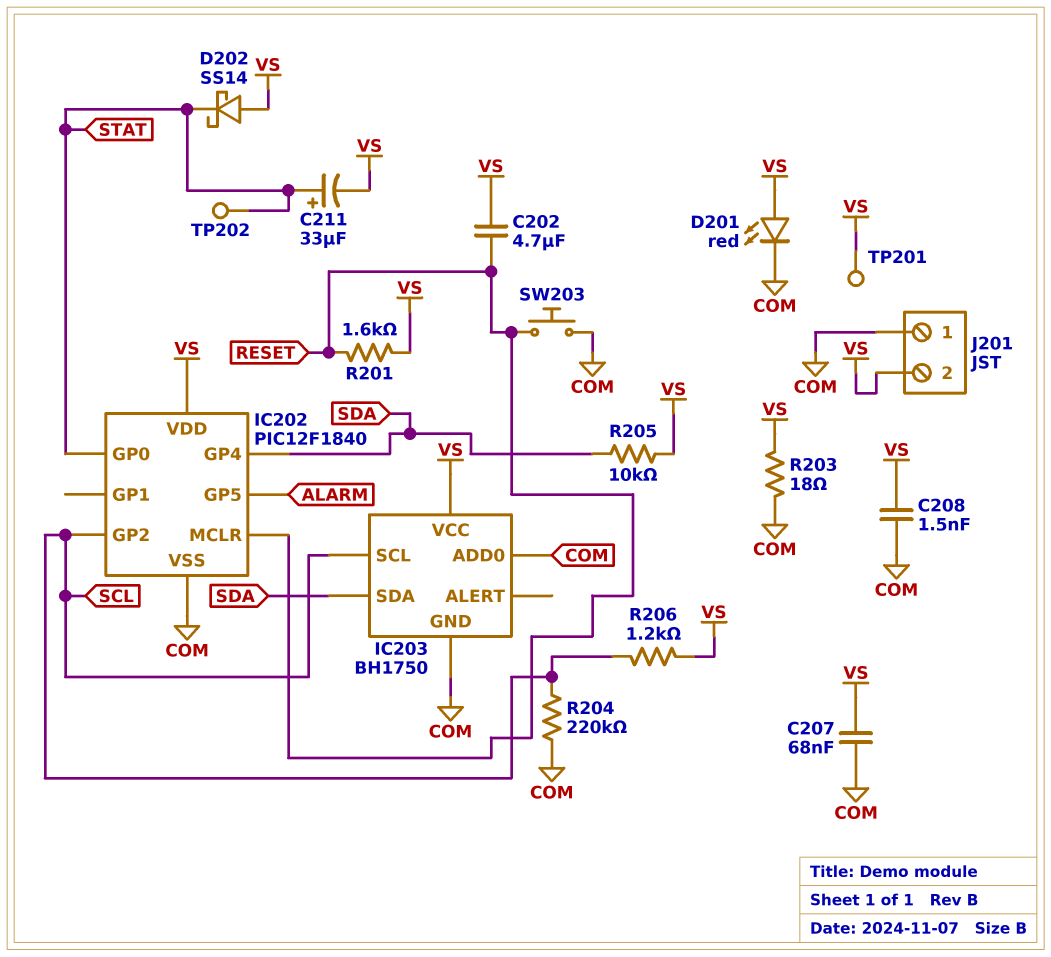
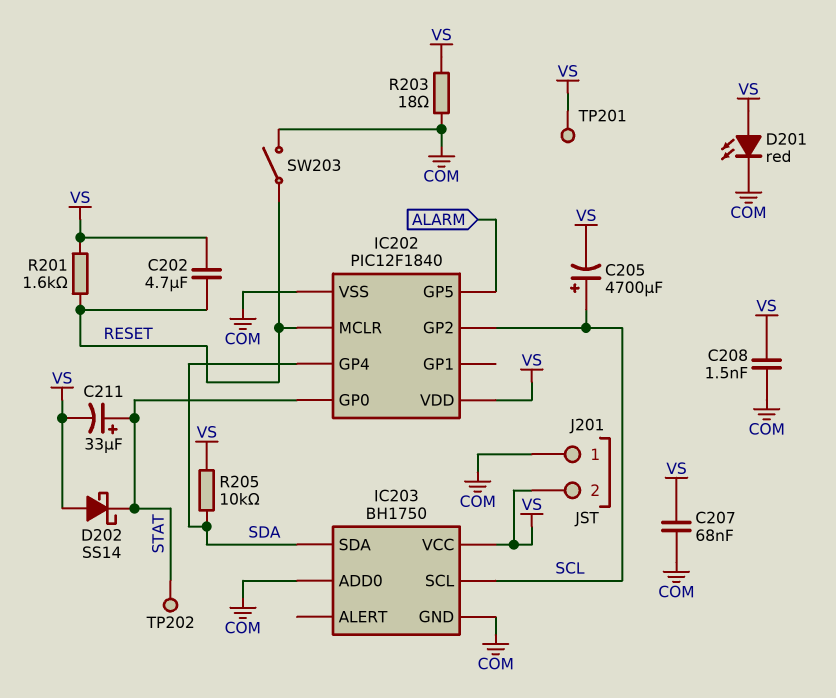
C205: none -> 4700uF (plus SCL, minus VS)
R204: 220k (COM, SCL) -> none
R206: 1.2k (SCL, VS) -> none
SW203: button (COM, RESET) -> switch (COM, RESET)

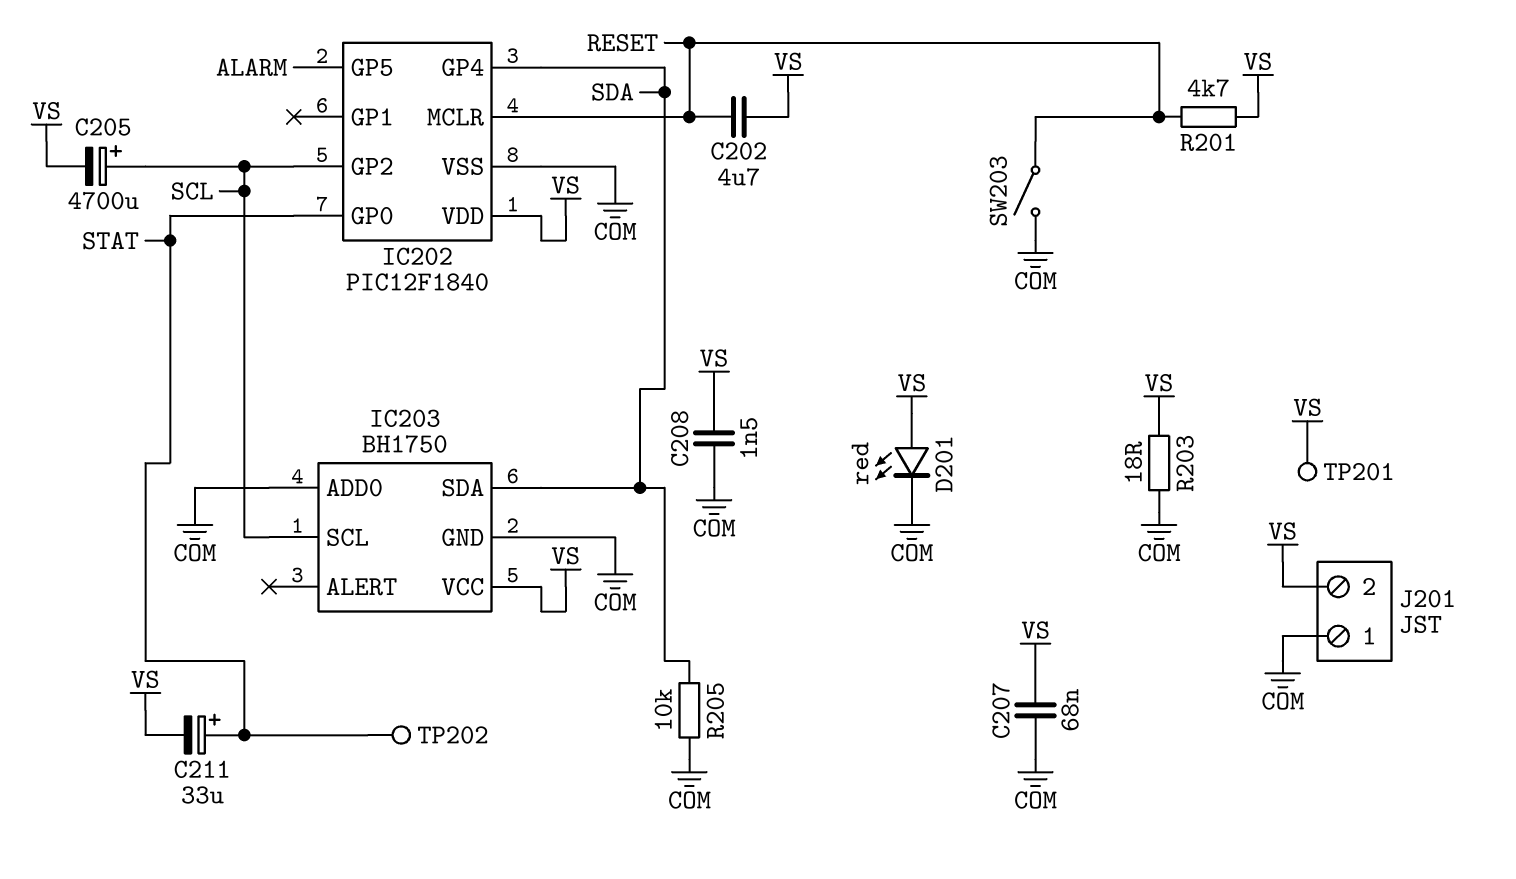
D202: schottky SS14 (A VS, K STAT) -> none
R201: 1.6k (RESET, VS) -> 4.7k (RESET, VS)
R205: 10k (SDA, VS) -> 10k (COM, SDA)

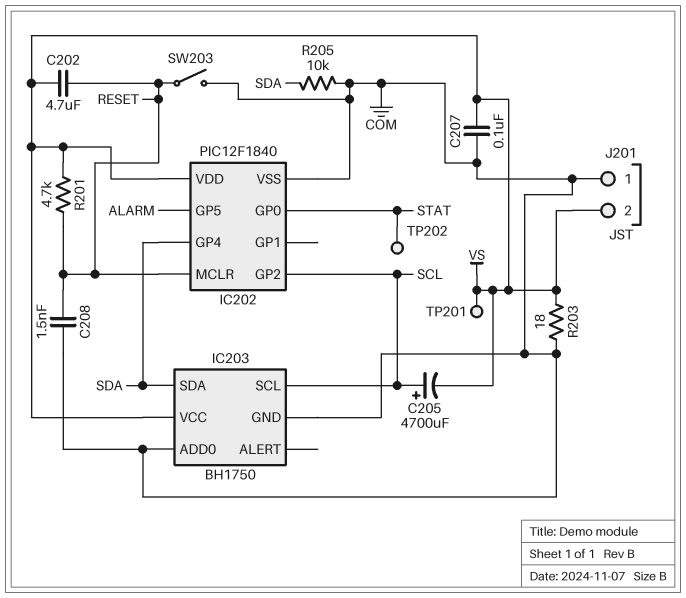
C207: 68nF (COM, VS) -> 100nF (COM, VS)
C208: 1.5nF (COM, VS) -> 1.5nF (COM, RESET)
C211: 33uF (plus STAT, minus VS) -> none
D201: LED red (A VS, K COM) -> none

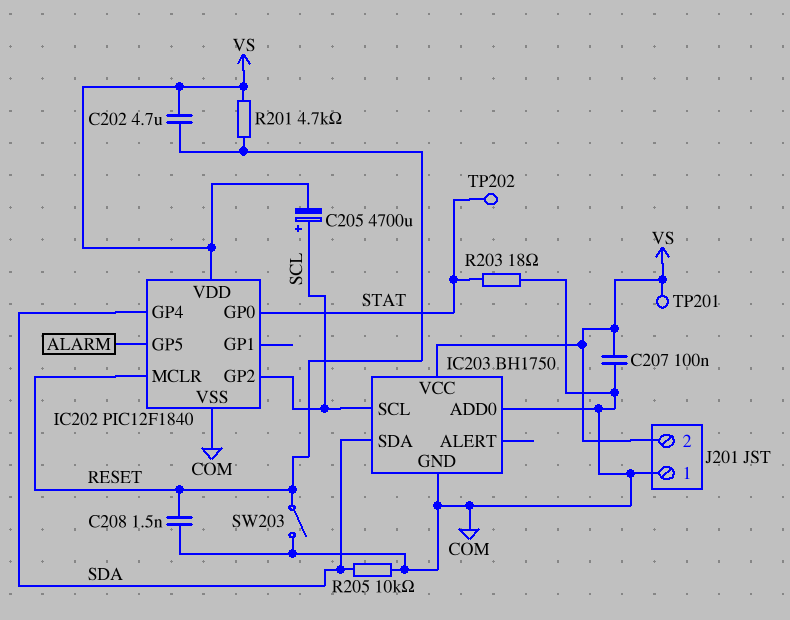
R203: 18 (COM, VS) -> 18 (COM, STAT)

§ WHAT YOU SHOULD DO: From the line containing "R204: 220k (COM, SCL) -> none" through the last line of the entries, copy each line exactly and only those, skipping all pictures.

§ EXERCISE SOLUTION:
R204: 220k (COM, SCL) -> none
R206: 1.2k (SCL, VS) -> none
SW203: button (COM, RESET) -> switch (COM, RESET)

D202: schottky SS14 (A VS, K STAT) -> none
R201: 1.6k (RESET, VS) -> 4.7k (RESET, VS)
R205: 10k (SDA, VS) -> 10k (COM, SDA)

C207: 68nF (COM, VS) -> 100nF (COM, VS)
C208: 1.5nF (COM, VS) -> 1.5nF (COM, RESET)
C211: 33uF (plus STAT, minus VS) -> none
D201: LED red (A VS, K COM) -> none

R203: 18 (COM, VS) -> 18 (COM, STAT)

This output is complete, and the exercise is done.